→ Task details: Give again, exactly as written, the lines of the records below from the line with "verre à pied (rose) <302,319> => nothing" to the line with "nothing => cône de chantier (rouge) <238,124>". Both end lines count; pictures do not.

→ Given records:

· · · ·

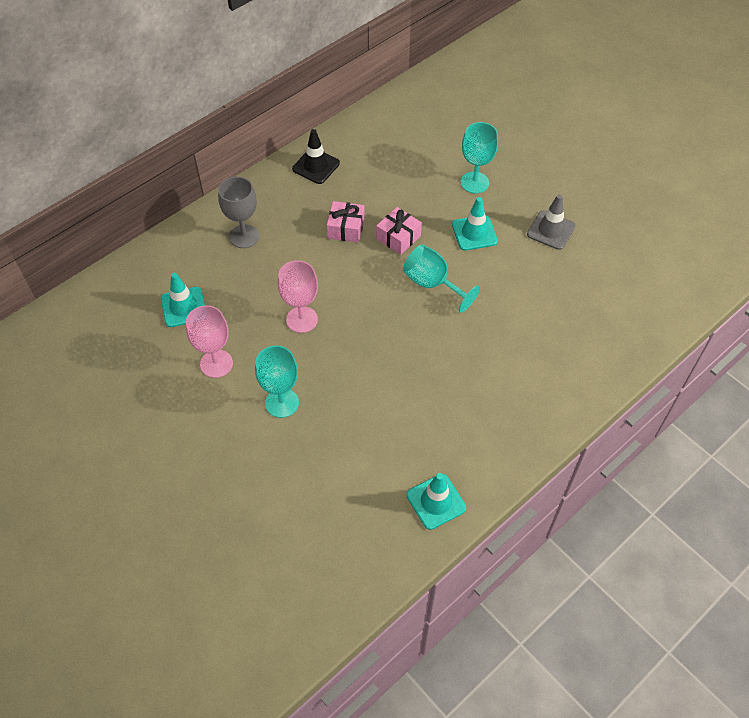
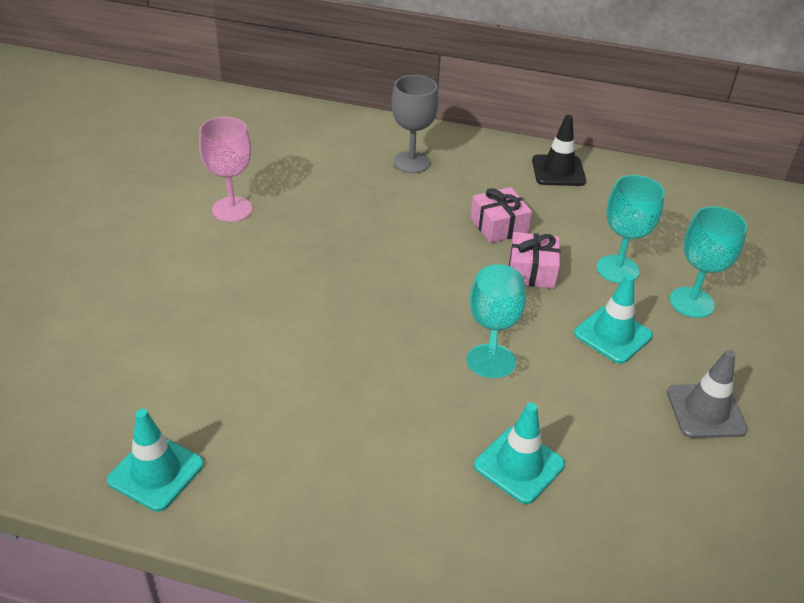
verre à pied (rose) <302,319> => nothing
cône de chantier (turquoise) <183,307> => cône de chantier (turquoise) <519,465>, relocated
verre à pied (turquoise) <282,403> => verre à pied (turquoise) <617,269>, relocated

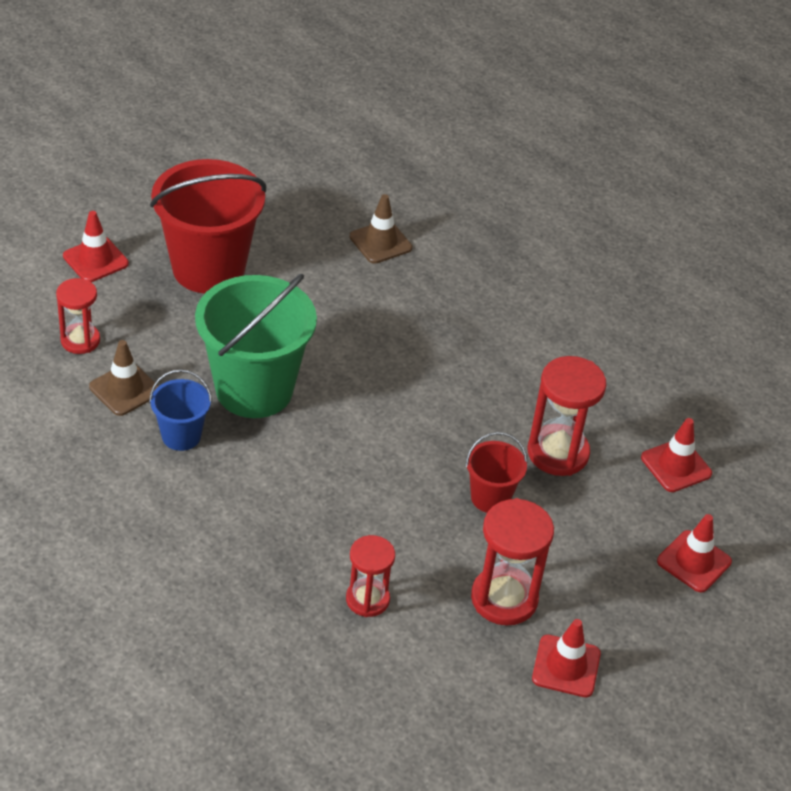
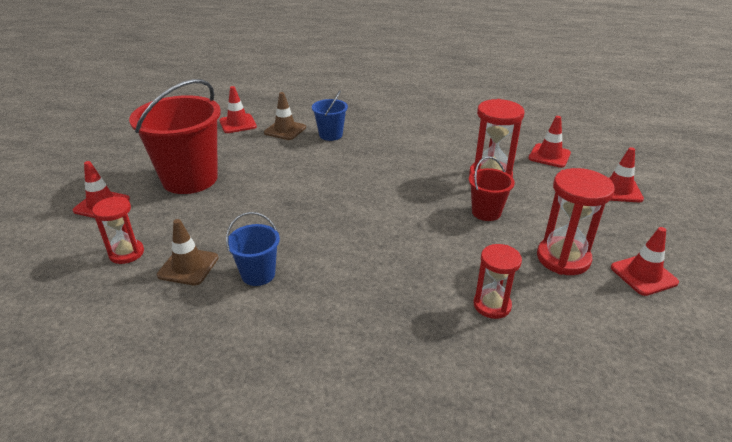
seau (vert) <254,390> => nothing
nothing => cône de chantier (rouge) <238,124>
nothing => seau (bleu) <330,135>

· · · ·

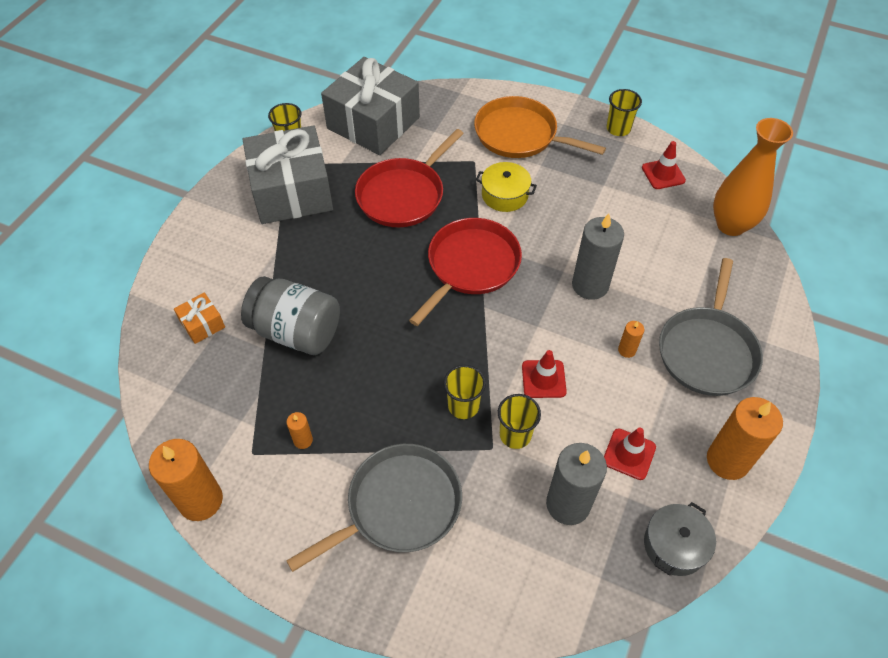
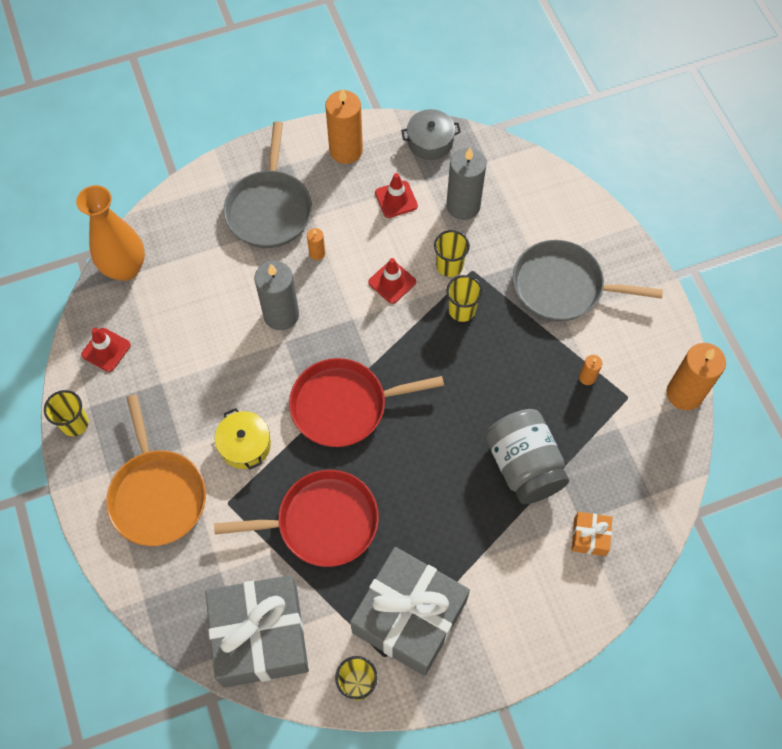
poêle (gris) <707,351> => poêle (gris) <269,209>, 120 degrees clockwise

· · · ·

→ Solution for this task:
verre à pied (rose) <302,319> => nothing
cône de chantier (turquoise) <183,307> => cône de chantier (turquoise) <519,465>, relocated
verre à pied (turquoise) <282,403> => verre à pied (turquoise) <617,269>, relocated

seau (vert) <254,390> => nothing
nothing => cône de chantier (rouge) <238,124>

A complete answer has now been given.